[Object state comparisons]
....................

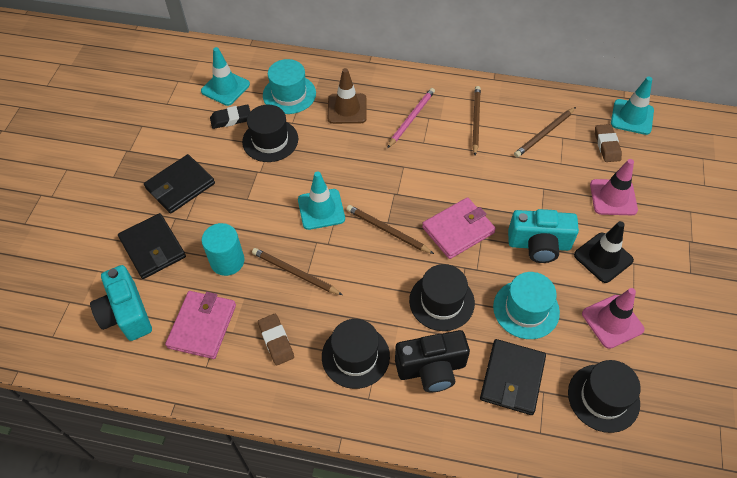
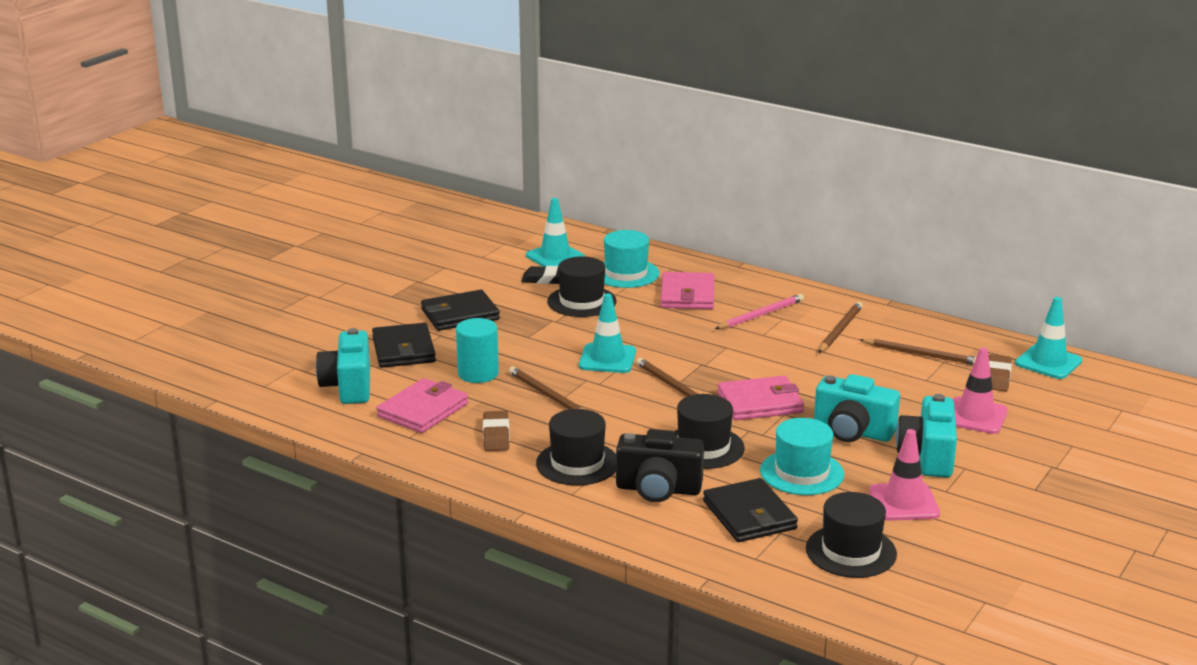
camera: 20 degrees right, 30 degrees down
(347, 109) = (687, 295): brown traffic cone -> pink wallet
(512, 378) = (749, 515): black wallet -> black wallet turned 60 degrees counterclockwise
(544, 134) = (921, 354): brown pencil -> brown pencil turned 135 degrees counterclockwise
(603, 257) = (927, 456): black traffic cone -> turquoise camera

....................

--- REQUIRED ACTION ---
Where the line containing "(512, 378) = (749, 515): black" appears in the data above, begin there and reproduce every line to the end exactly; include nothing else.

--- RESULT FOR THIS EXERCISE ---
(512, 378) = (749, 515): black wallet -> black wallet turned 60 degrees counterclockwise
(544, 134) = (921, 354): brown pencil -> brown pencil turned 135 degrees counterclockwise
(603, 257) = (927, 456): black traffic cone -> turquoise camera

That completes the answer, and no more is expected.